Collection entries
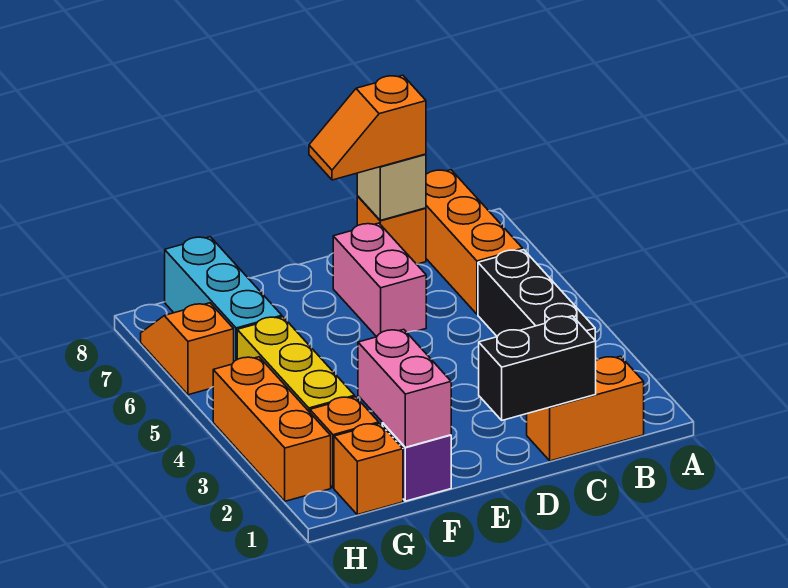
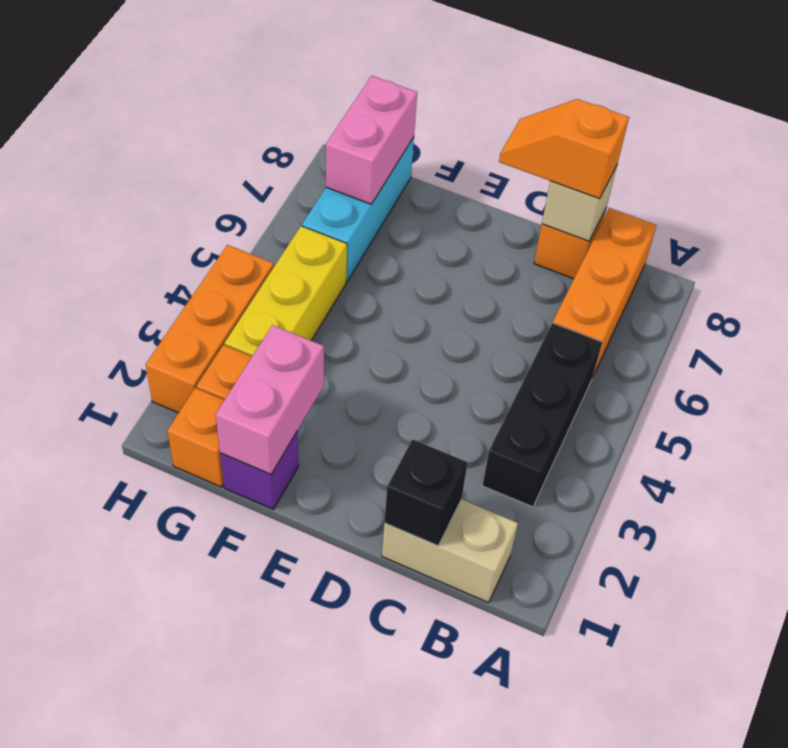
orange 1x2 brick [527,356,644,461] -> tan 1x2 brick [382,499,518,603]
black 1x2 brick [479,316,596,420] -> black 1x1 brick [384,439,468,546]
pink 1x2 brick [333,223,426,337] -> pink 1x2 brick moved to [326,76,417,204]
orange 1x2 slope [141,303,234,395] -> none

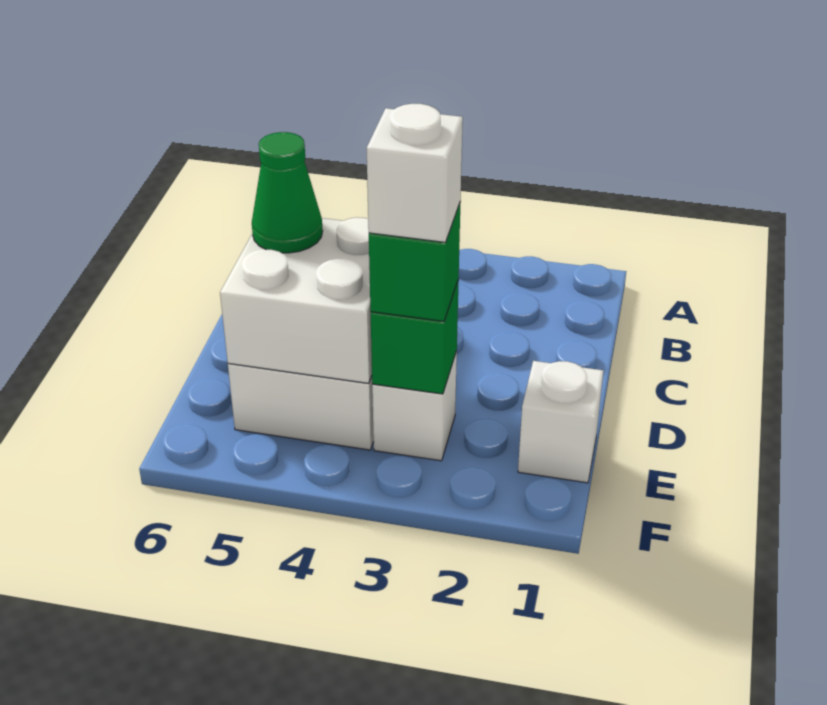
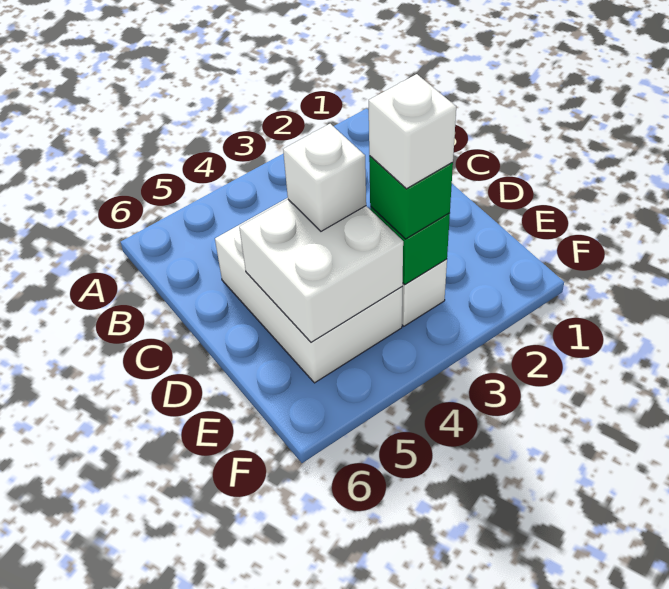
green 1x1 cone [252,132,323,253] -> none
white 1x1 brick [518,361,603,483] -> white 1x1 brick moved to [283,124,366,231]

Activity: Filter the records above, keeping each line that contains the word "brick".

Answer to this exercise:
orange 1x2 brick [527,356,644,461] -> tan 1x2 brick [382,499,518,603]
black 1x2 brick [479,316,596,420] -> black 1x1 brick [384,439,468,546]
pink 1x2 brick [333,223,426,337] -> pink 1x2 brick moved to [326,76,417,204]
white 1x1 brick [518,361,603,483] -> white 1x1 brick moved to [283,124,366,231]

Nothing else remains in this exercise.